■ EXERCISE INSTRUCTIONS ■
Reproduce the data exactly as given, except for any images.

■ TASK INPUTS ■
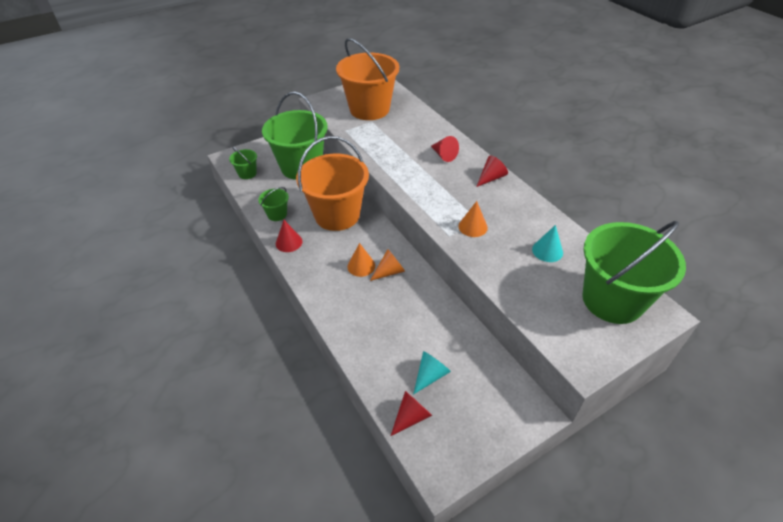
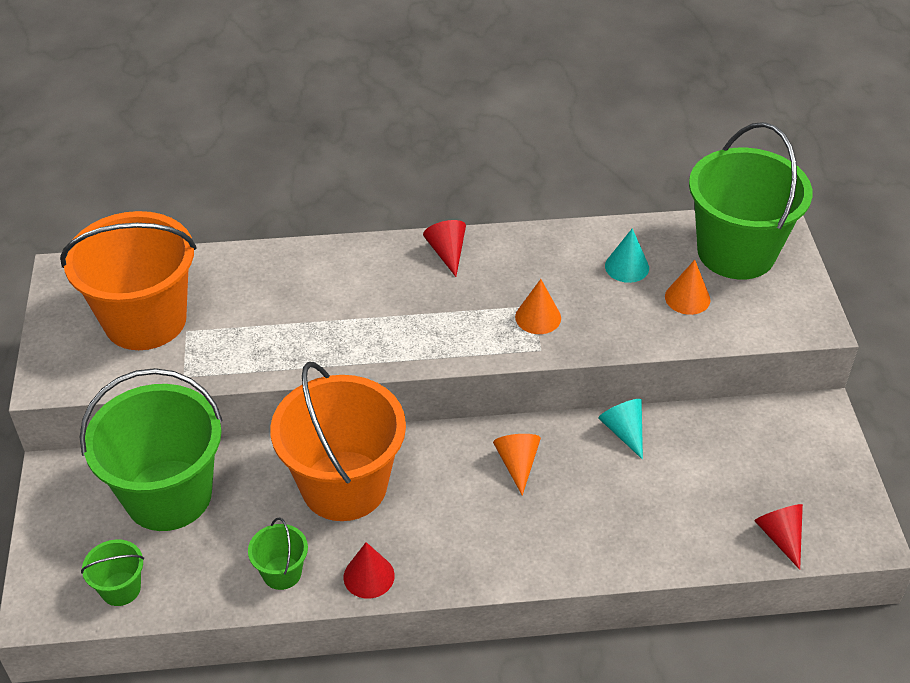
camera: 65 degrees left, 0 degrees up
(361, 266) = (484, 495): orange cone -> orange cone (687, 298)
(430, 375) = (726, 491): turquoise cone -> turquoise cone (624, 431)
(443, 155) = (354, 280): red cone -> none

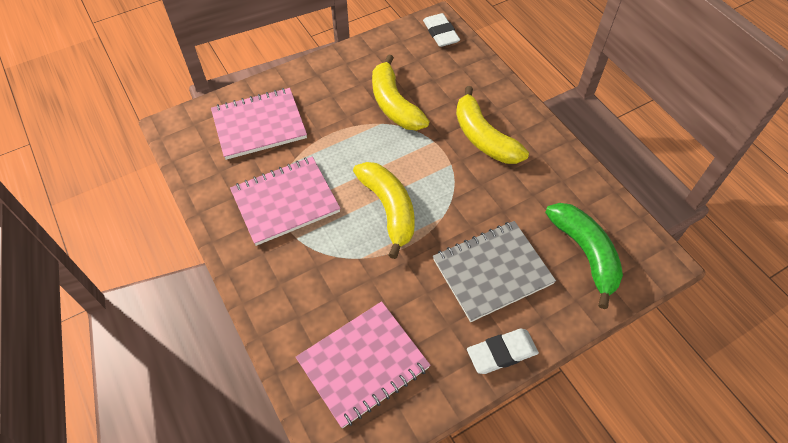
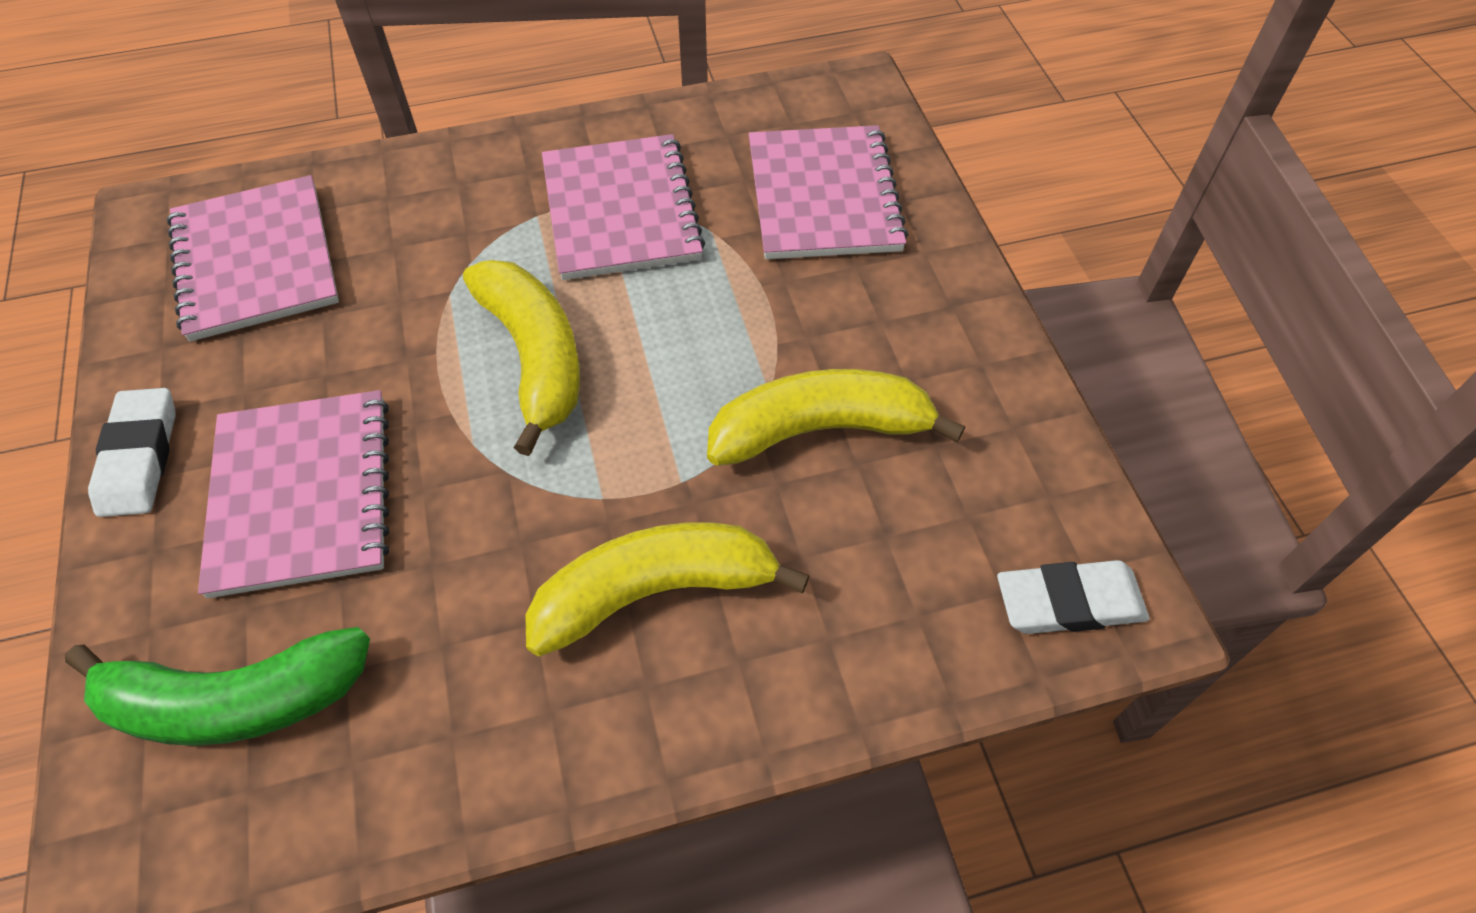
camera: 105 degrees right, 0 degrees up
(389, 209) = (534, 357): yellow banana -> yellow banana turned 105 degrees counterclockwise
(492, 271) = (302, 494): grey notebook -> pink notebook

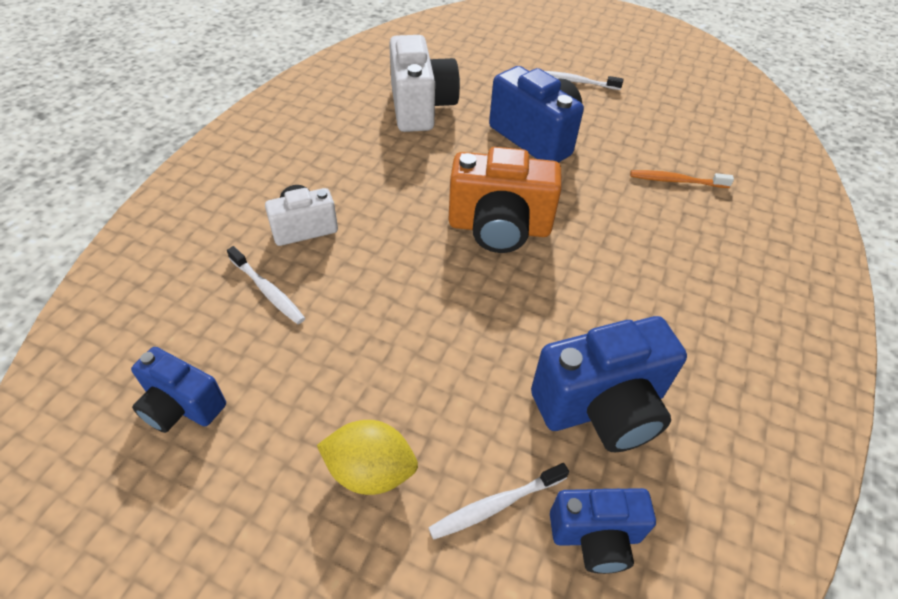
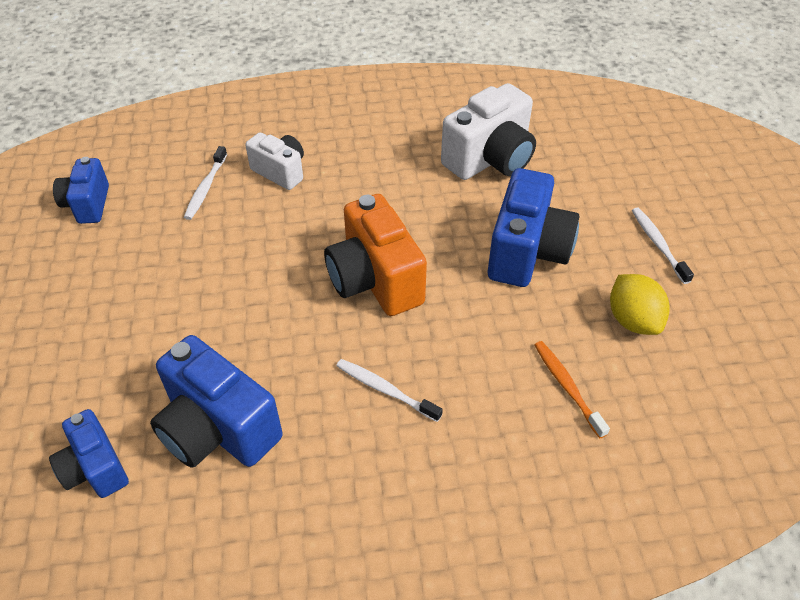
camera: 60 degrees right, 0 degrees up
(370, 471) = (87, 317): yellow lemon -> yellow lemon (633, 320)
(495, 505) = (93, 397): white toothbrush -> white toothbrush (385, 390)

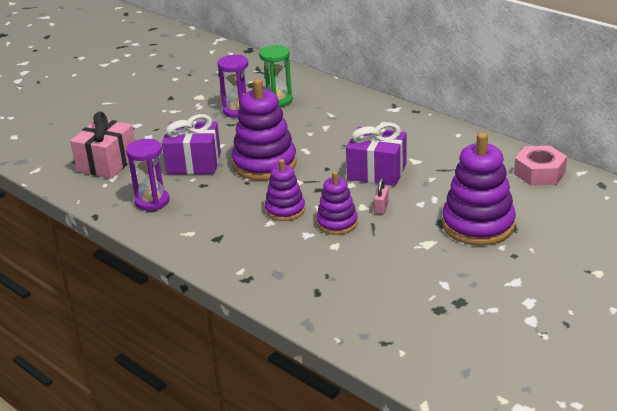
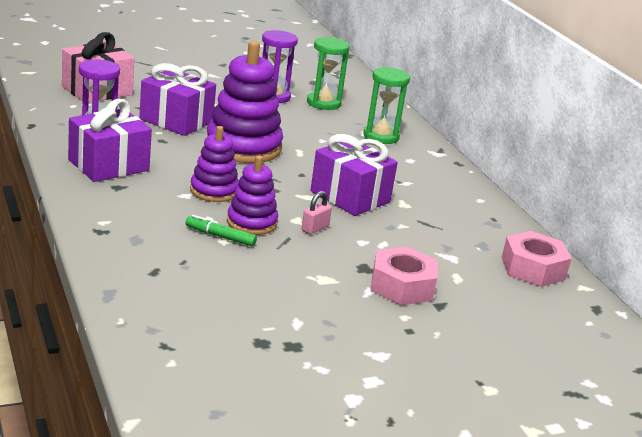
camera: 20 degrees right, 5 degrees down
(190, 224) = (108, 165): none -> purple gift
(329, 244) = (220, 236): none -> green marker
(345, 112) = (381, 136): none -> green hourglass
(478, 225) = (402, 286): purple stacking toy -> pink nut

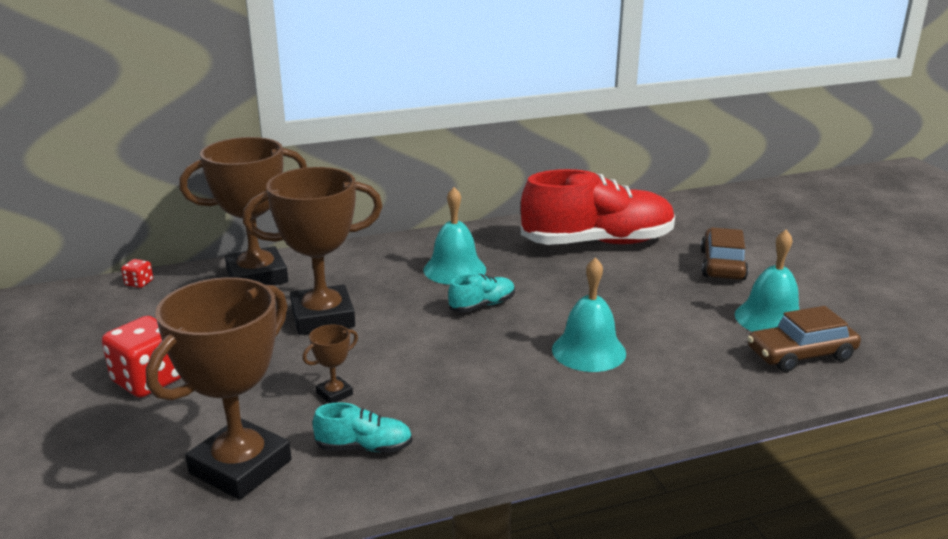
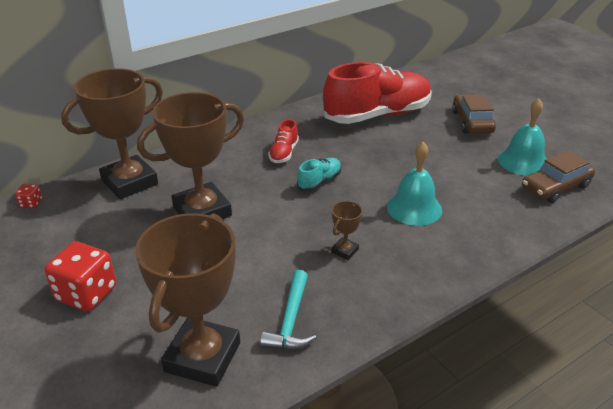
camera: 15 degrees left, 10 degrees up
(334, 394) = (245, 278): brown trophy -> brown trophy (345, 251)
(364, 447) = (290, 320): turquoise shoe -> turquoise hammer
(454, 269) = (284, 153): turquoise bell -> red shoe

■ RESPONSE AREA ■
camera: 65 degrees left, 0 degrees up
(361, 266) = (484, 495): orange cone -> orange cone (687, 298)
(430, 375) = (726, 491): turquoise cone -> turquoise cone (624, 431)
(443, 155) = (354, 280): red cone -> none

camera: 105 degrees right, 0 degrees up
(389, 209) = (534, 357): yellow banana -> yellow banana turned 105 degrees counterclockwise
(492, 271) = (302, 494): grey notebook -> pink notebook

camera: 60 degrees right, 0 degrees up
(370, 471) = (87, 317): yellow lemon -> yellow lemon (633, 320)
(495, 505) = (93, 397): white toothbrush -> white toothbrush (385, 390)

camera: 20 degrees right, 5 degrees down
(190, 224) = (108, 165): none -> purple gift
(329, 244) = (220, 236): none -> green marker
(345, 112) = (381, 136): none -> green hourglass
(478, 225) = (402, 286): purple stacking toy -> pink nut

camera: 15 degrees left, 10 degrees up
(334, 394) = (245, 278): brown trophy -> brown trophy (345, 251)
(364, 447) = (290, 320): turquoise shoe -> turquoise hammer
(454, 269) = (284, 153): turquoise bell -> red shoe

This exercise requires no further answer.